*** SUPPLIED MATERIAL ***

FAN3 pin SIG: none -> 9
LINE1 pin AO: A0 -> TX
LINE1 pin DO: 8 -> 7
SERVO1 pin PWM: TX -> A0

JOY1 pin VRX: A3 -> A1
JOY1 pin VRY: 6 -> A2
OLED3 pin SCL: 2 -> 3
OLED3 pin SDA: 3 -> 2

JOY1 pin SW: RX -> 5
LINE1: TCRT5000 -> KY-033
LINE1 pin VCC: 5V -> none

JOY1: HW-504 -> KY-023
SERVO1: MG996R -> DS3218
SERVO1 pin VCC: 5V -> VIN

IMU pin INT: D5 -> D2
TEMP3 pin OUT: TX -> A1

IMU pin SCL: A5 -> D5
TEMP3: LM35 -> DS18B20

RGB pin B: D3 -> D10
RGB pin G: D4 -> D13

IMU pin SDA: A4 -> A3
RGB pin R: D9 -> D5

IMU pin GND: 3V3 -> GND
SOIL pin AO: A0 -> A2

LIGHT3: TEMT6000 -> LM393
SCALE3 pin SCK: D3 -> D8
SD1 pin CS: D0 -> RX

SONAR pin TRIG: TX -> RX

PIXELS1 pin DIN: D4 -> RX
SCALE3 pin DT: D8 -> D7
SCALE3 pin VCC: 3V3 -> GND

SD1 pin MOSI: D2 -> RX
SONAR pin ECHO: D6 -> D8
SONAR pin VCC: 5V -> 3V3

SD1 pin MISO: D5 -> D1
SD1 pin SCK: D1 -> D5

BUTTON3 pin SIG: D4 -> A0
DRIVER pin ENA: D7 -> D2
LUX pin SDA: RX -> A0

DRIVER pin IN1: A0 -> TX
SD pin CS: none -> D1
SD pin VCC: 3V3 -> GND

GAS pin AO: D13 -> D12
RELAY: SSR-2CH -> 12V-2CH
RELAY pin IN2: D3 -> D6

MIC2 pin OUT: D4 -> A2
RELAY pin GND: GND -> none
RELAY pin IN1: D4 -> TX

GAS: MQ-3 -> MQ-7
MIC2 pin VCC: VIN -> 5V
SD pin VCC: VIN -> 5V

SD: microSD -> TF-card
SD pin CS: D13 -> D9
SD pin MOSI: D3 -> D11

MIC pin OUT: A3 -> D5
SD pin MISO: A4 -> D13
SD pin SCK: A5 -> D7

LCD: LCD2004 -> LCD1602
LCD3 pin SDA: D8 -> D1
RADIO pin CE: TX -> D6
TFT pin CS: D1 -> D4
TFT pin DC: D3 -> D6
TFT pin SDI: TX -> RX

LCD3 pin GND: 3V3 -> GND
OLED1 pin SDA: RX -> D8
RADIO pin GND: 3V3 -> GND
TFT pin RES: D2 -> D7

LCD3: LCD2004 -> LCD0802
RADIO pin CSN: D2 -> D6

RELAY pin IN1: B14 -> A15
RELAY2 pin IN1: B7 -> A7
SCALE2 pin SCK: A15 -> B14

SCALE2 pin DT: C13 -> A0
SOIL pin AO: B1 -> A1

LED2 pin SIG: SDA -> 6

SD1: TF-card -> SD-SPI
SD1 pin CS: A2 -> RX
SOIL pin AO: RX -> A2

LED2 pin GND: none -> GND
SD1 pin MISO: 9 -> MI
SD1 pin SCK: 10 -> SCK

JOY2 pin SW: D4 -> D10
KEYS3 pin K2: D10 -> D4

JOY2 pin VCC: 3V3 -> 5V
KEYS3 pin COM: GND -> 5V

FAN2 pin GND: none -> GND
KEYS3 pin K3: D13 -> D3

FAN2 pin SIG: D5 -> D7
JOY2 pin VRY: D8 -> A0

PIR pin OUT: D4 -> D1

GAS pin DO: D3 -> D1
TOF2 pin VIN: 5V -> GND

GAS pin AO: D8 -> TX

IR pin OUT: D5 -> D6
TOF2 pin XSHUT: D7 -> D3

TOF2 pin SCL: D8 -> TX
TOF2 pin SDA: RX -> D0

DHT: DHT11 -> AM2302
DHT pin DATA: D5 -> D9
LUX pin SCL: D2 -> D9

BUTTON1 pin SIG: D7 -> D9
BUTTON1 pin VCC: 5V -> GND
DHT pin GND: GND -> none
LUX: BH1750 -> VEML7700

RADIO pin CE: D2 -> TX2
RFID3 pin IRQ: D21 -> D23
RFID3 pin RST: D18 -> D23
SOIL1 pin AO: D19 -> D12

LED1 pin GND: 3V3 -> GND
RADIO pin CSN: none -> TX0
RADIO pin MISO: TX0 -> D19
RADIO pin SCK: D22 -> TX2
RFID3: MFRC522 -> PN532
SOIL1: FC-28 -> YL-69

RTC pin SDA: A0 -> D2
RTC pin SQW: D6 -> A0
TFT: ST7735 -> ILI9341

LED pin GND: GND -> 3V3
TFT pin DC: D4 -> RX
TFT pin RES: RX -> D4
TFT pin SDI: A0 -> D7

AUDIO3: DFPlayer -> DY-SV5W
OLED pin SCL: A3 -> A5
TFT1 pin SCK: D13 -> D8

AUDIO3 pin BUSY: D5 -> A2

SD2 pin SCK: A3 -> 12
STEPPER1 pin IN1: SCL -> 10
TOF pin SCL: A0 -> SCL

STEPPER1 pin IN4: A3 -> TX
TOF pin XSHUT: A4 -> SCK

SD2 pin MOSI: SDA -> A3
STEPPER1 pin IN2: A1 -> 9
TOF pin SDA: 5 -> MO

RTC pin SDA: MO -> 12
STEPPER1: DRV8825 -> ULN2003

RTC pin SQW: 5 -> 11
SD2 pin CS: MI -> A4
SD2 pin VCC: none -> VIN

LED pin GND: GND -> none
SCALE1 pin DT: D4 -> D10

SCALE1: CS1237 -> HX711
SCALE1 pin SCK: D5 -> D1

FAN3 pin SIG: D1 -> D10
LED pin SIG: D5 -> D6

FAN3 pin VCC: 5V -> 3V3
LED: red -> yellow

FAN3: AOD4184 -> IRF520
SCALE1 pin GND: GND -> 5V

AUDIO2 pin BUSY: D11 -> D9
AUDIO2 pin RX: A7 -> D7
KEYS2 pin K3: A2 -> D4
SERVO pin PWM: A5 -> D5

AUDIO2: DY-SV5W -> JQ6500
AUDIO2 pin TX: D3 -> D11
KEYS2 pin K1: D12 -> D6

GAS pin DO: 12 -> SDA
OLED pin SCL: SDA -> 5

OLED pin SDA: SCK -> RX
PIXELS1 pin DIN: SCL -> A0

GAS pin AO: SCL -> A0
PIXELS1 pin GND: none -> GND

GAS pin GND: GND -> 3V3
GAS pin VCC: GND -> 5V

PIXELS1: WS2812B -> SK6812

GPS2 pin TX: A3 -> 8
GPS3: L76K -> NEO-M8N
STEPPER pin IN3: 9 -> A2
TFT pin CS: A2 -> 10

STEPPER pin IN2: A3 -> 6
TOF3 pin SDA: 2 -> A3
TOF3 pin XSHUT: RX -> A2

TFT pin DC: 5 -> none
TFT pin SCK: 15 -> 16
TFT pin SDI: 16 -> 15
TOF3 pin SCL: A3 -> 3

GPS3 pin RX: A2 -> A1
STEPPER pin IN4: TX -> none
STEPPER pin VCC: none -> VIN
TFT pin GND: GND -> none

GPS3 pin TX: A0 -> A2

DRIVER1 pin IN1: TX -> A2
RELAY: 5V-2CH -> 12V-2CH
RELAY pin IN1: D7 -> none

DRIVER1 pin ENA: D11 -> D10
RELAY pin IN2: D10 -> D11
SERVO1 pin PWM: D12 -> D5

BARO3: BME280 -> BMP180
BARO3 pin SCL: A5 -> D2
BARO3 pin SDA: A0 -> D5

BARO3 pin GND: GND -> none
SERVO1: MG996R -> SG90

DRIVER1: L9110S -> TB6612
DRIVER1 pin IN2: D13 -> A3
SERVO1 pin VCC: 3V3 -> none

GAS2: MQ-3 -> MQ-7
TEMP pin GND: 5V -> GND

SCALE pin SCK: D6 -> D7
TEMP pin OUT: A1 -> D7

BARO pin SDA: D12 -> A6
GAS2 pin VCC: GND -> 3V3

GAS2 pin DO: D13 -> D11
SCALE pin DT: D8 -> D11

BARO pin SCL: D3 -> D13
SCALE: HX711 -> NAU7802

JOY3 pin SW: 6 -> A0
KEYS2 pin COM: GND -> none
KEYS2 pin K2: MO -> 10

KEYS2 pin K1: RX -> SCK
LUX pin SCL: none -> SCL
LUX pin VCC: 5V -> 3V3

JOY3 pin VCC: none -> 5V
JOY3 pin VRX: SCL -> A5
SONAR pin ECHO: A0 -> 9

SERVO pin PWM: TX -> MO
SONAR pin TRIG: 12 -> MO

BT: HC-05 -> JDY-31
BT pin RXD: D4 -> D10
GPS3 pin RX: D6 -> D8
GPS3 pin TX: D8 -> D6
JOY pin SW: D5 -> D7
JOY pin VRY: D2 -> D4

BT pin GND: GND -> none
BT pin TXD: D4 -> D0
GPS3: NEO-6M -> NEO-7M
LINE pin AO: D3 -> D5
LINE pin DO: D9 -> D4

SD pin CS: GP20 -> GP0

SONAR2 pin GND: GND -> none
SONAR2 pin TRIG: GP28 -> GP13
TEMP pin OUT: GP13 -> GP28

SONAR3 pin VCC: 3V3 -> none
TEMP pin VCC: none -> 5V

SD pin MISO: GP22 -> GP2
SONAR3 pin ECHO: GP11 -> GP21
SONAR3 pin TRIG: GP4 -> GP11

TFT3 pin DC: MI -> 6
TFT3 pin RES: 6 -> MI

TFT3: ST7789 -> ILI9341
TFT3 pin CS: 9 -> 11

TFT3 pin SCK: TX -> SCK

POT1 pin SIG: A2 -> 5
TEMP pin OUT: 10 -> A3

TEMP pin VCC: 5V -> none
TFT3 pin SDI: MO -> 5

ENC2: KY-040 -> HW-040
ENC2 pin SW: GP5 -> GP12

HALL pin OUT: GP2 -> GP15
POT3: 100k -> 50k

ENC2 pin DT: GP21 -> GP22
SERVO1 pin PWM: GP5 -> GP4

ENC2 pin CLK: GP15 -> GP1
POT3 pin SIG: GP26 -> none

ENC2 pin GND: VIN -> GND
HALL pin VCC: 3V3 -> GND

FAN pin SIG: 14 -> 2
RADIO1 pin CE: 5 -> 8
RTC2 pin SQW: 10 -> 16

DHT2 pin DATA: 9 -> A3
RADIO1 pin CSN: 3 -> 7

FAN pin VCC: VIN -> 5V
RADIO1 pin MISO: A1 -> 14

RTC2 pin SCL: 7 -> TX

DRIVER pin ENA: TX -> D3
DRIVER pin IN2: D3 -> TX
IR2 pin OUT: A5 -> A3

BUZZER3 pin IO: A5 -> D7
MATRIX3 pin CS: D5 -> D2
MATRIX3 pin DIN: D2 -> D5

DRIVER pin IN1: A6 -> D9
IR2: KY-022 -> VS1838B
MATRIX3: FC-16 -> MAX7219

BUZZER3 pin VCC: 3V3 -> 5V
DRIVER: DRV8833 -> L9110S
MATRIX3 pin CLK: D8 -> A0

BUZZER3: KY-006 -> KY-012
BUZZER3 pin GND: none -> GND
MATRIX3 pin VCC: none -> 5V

*** End of SUPPLIED MATERIAL ***

All that should be written out is the stretch of lines above between the one holding "SD pin CS: GP20 -> GP0" and the one holding "TEMP pin OUT: 10 -> A3", inclusive, exactly as given.

▶ _ANSWER BOX_
SD pin CS: GP20 -> GP0

SONAR2 pin GND: GND -> none
SONAR2 pin TRIG: GP28 -> GP13
TEMP pin OUT: GP13 -> GP28

SONAR3 pin VCC: 3V3 -> none
TEMP pin VCC: none -> 5V

SD pin MISO: GP22 -> GP2
SONAR3 pin ECHO: GP11 -> GP21
SONAR3 pin TRIG: GP4 -> GP11

TFT3 pin DC: MI -> 6
TFT3 pin RES: 6 -> MI

TFT3: ST7789 -> ILI9341
TFT3 pin CS: 9 -> 11

TFT3 pin SCK: TX -> SCK

POT1 pin SIG: A2 -> 5
TEMP pin OUT: 10 -> A3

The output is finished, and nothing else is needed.